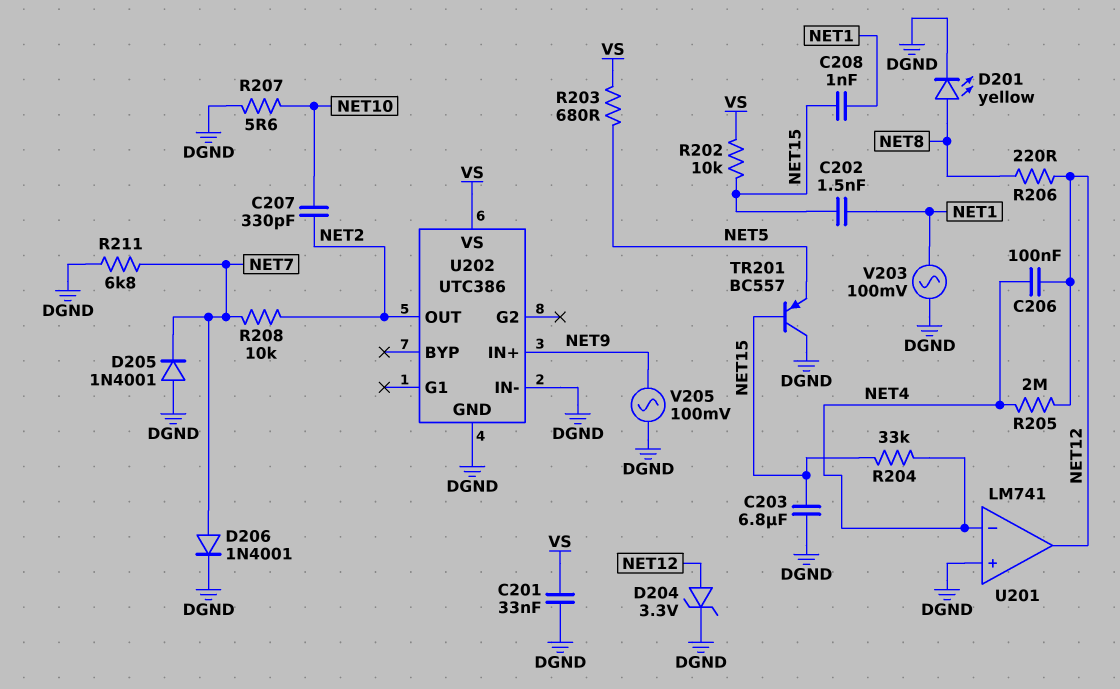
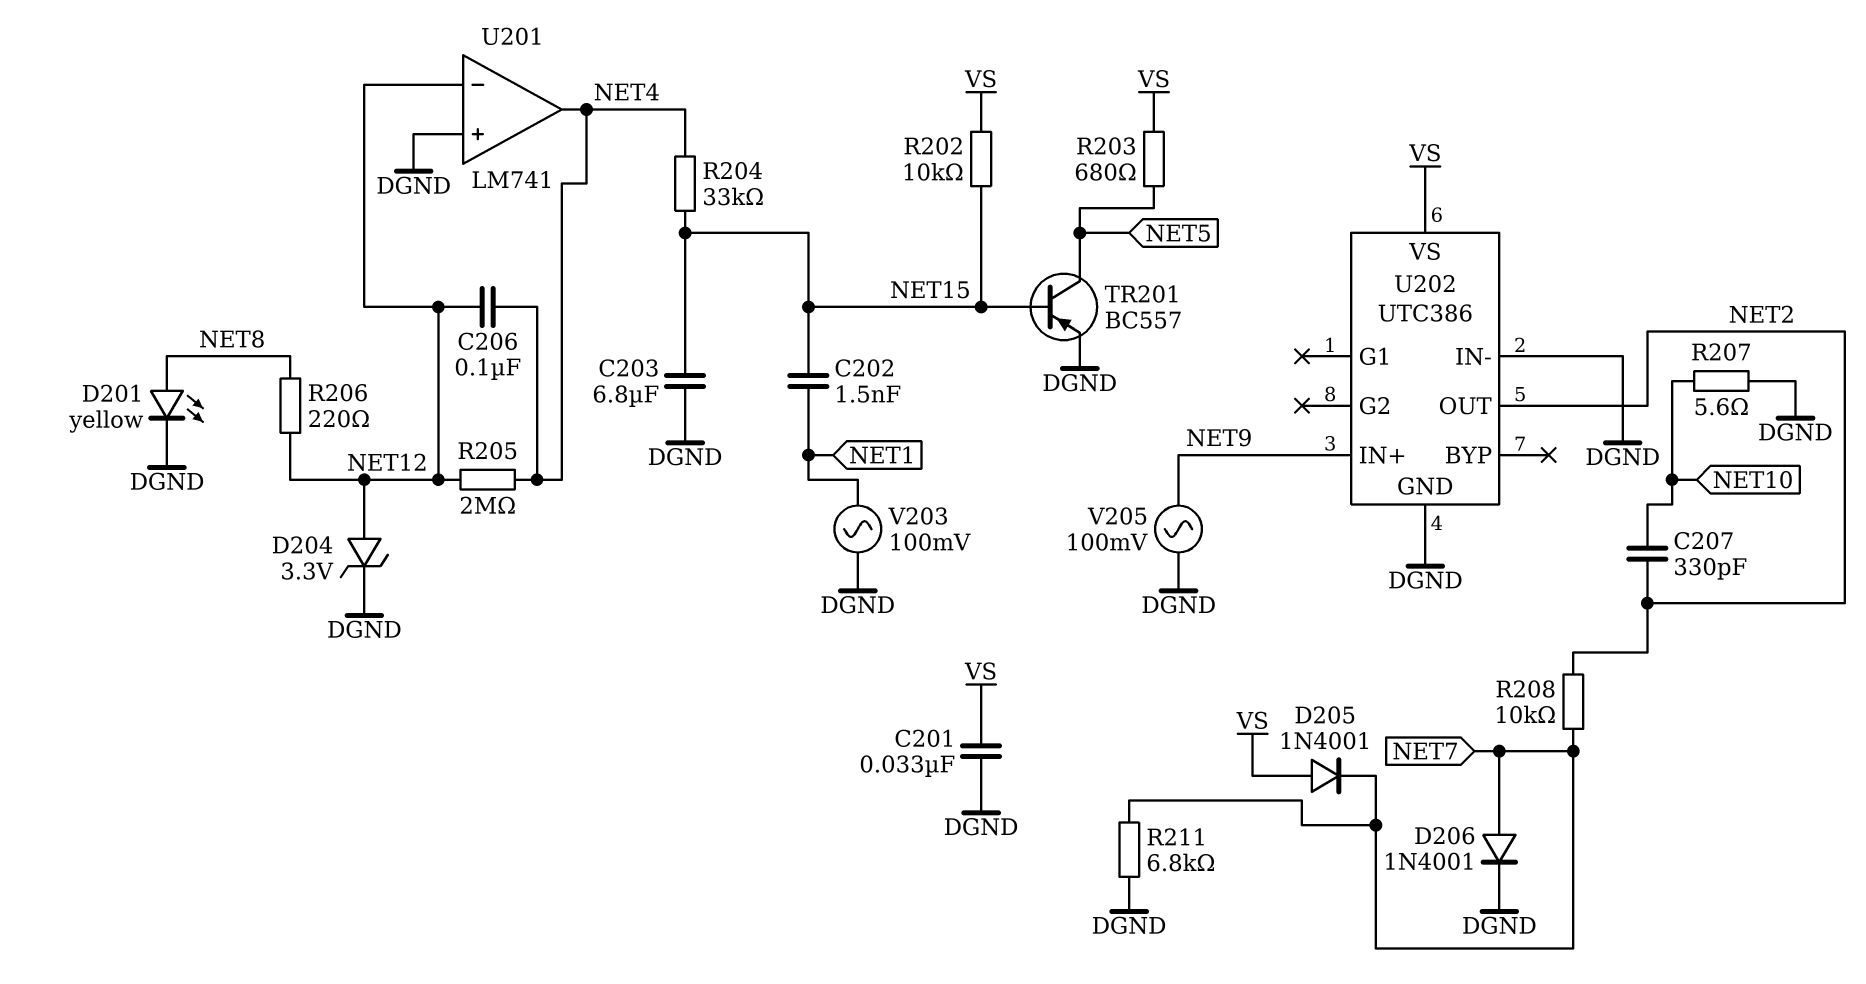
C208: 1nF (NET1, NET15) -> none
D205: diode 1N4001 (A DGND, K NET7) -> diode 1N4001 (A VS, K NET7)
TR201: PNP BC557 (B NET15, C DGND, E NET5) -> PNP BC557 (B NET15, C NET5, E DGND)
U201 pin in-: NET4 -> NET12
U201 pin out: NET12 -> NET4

==================================================

• Task statement: Reproduce the listing above exactly from the line containing "D205: diode 1N4001" through its last line, with both of those lines included.

• Your response:
D205: diode 1N4001 (A DGND, K NET7) -> diode 1N4001 (A VS, K NET7)
TR201: PNP BC557 (B NET15, C DGND, E NET5) -> PNP BC557 (B NET15, C NET5, E DGND)
U201 pin in-: NET4 -> NET12
U201 pin out: NET12 -> NET4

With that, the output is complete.